TASK ITEM
The entire listing below is to be written out exactly, minus the pictures.

DATA EXCERPTS
_ _ _ _ _ _ _
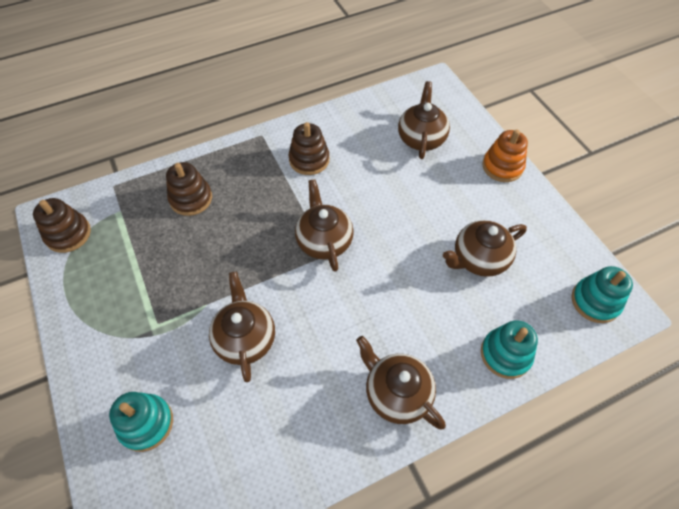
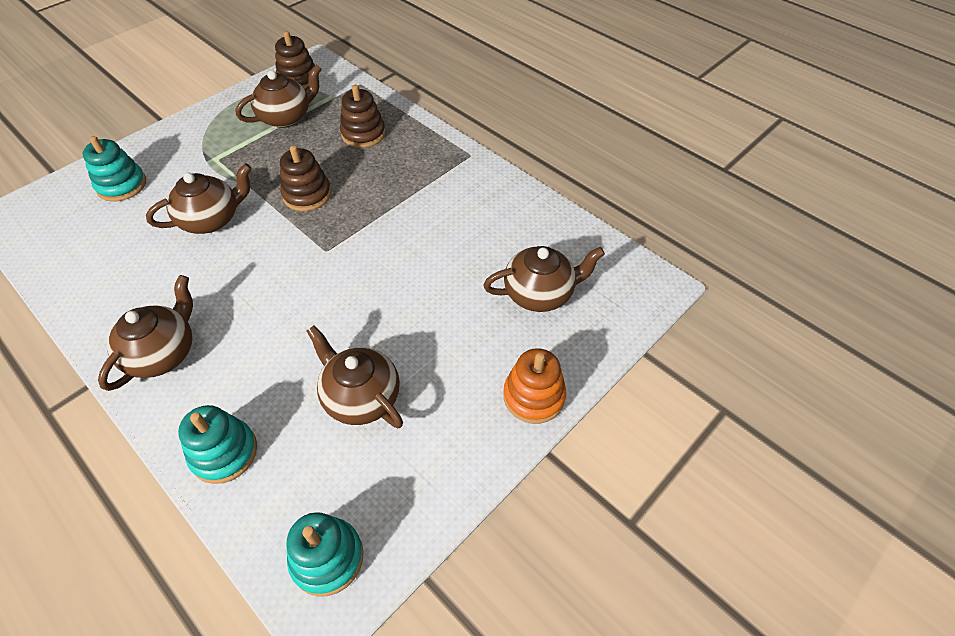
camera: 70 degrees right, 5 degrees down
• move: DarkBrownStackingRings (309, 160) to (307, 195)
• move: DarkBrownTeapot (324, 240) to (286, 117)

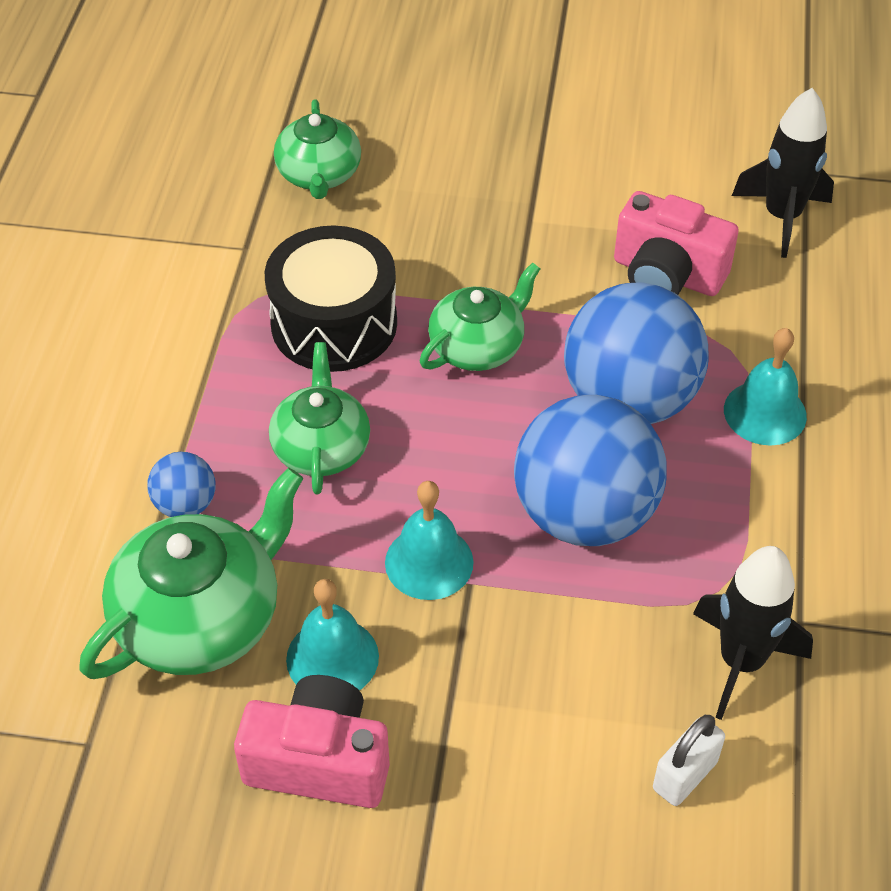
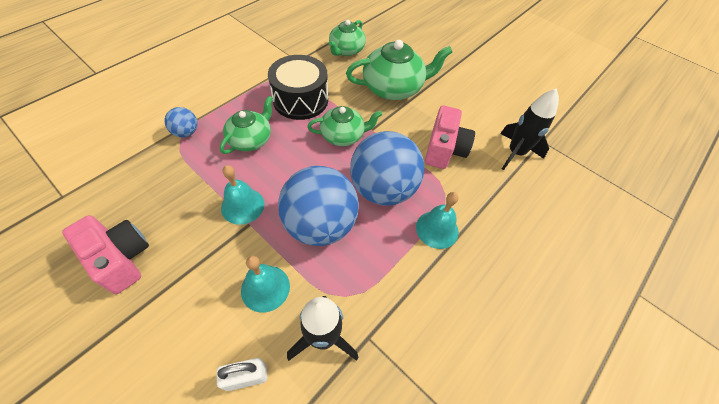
camera: 30 degrees right, 5 degrees up
• rotate: RosyPhotoCamera (667, 275) = (444, 149) 135 degrees counterclockwise
• move: GreenTeapot (201, 618) to (393, 88)
• move: TurquoiseSchoolBell (332, 657) to (265, 288)

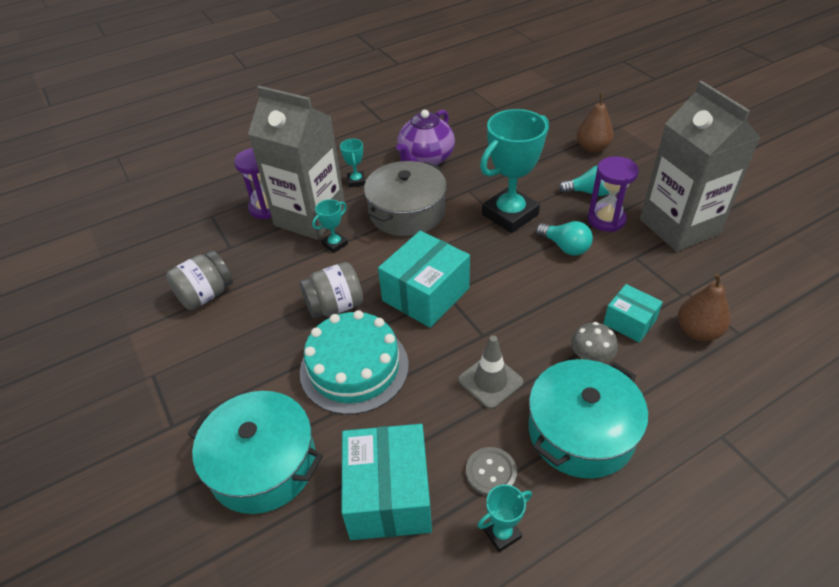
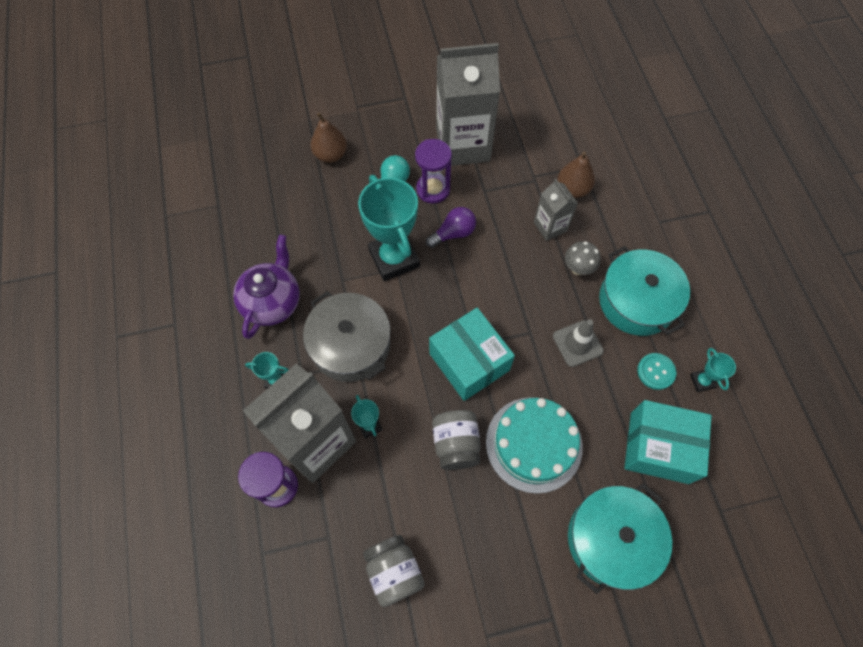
camera: 75 degrees left, 20 degrees up
• rotate: VioletTeapot (425, 159) = (273, 302) 120 degrees counterclockwise
• recolor: TurquoiseBulb (565, 247) to VioletBulb (453, 233)
• replace: TurquoisePackage (629, 322) to GreyMilkCarton (550, 226)
• recolor: GreyShirtButton (491, 472) to TurquoiseShirtButton (656, 372)

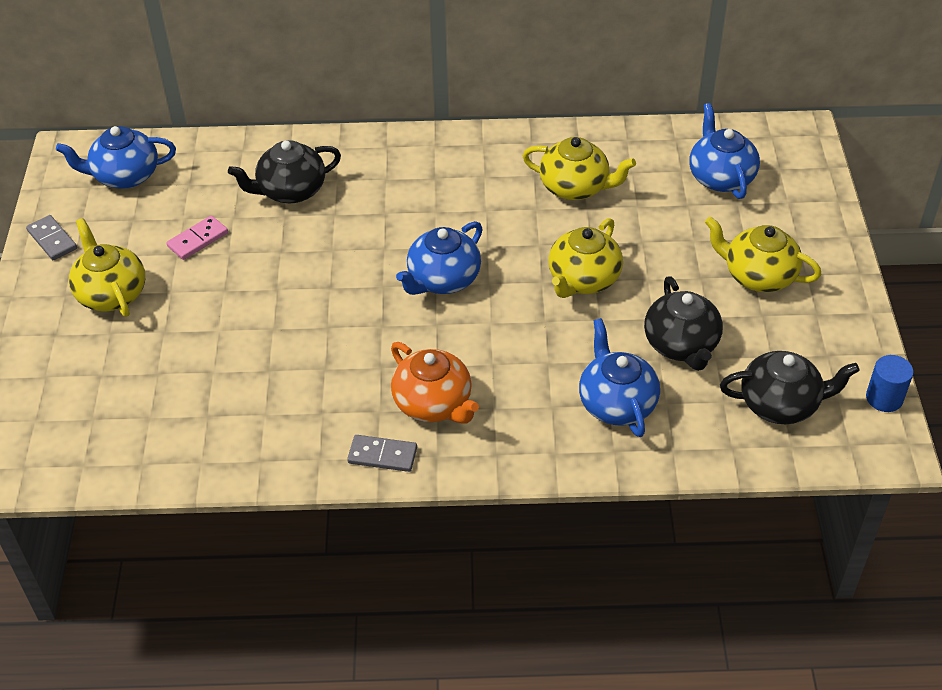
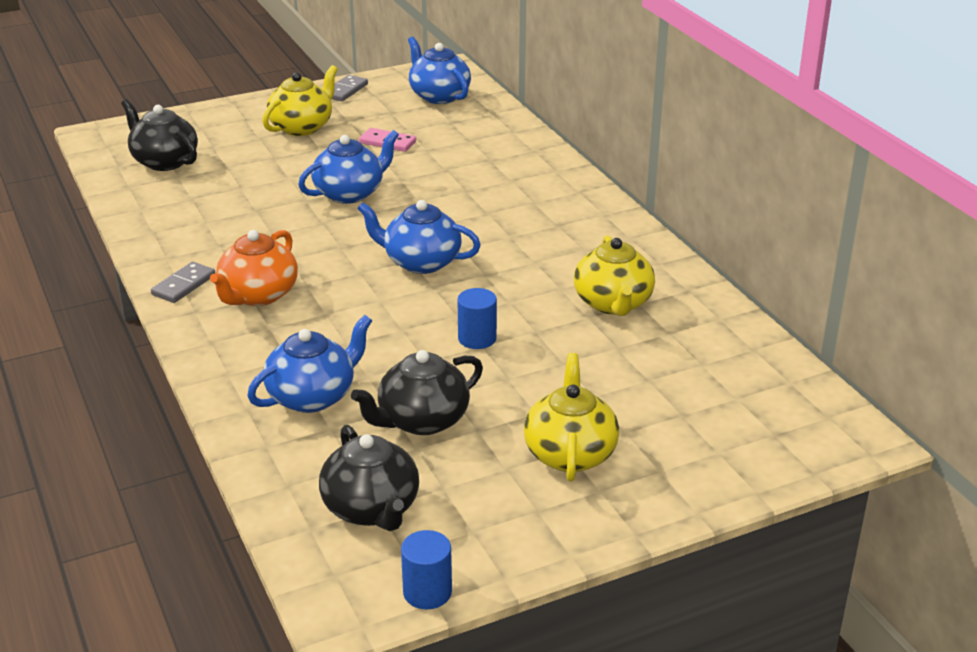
camera: 65 degrees right, 15 degrees down
• move: BlueTeapot (720, 177) to (350, 193)
• move: BlackTeapot (290, 191) to (164, 161)
• replace: YellowTeapot (583, 280) to BlueCylinderShape (477, 338)
• rotate: GreyDominoPiece (382, 455) = (184, 285) 45 degrees clockwise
_ _ _ _ _ _ _
TASK ANSWER
camera: 70 degrees right, 5 degrees down
• move: DarkBrownStackingRings (309, 160) to (307, 195)
• move: DarkBrownTeapot (324, 240) to (286, 117)

camera: 30 degrees right, 5 degrees up
• rotate: RosyPhotoCamera (667, 275) = (444, 149) 135 degrees counterclockwise
• move: GreenTeapot (201, 618) to (393, 88)
• move: TurquoiseSchoolBell (332, 657) to (265, 288)

camera: 75 degrees left, 20 degrees up
• rotate: VioletTeapot (425, 159) = (273, 302) 120 degrees counterclockwise
• recolor: TurquoiseBulb (565, 247) to VioletBulb (453, 233)
• replace: TurquoisePackage (629, 322) to GreyMilkCarton (550, 226)
• recolor: GreyShirtButton (491, 472) to TurquoiseShirtButton (656, 372)

camera: 65 degrees right, 15 degrees down
• move: BlueTeapot (720, 177) to (350, 193)
• move: BlackTeapot (290, 191) to (164, 161)
• replace: YellowTeapot (583, 280) to BlueCylinderShape (477, 338)
• rotate: GreyDominoPiece (382, 455) = (184, 285) 45 degrees clockwise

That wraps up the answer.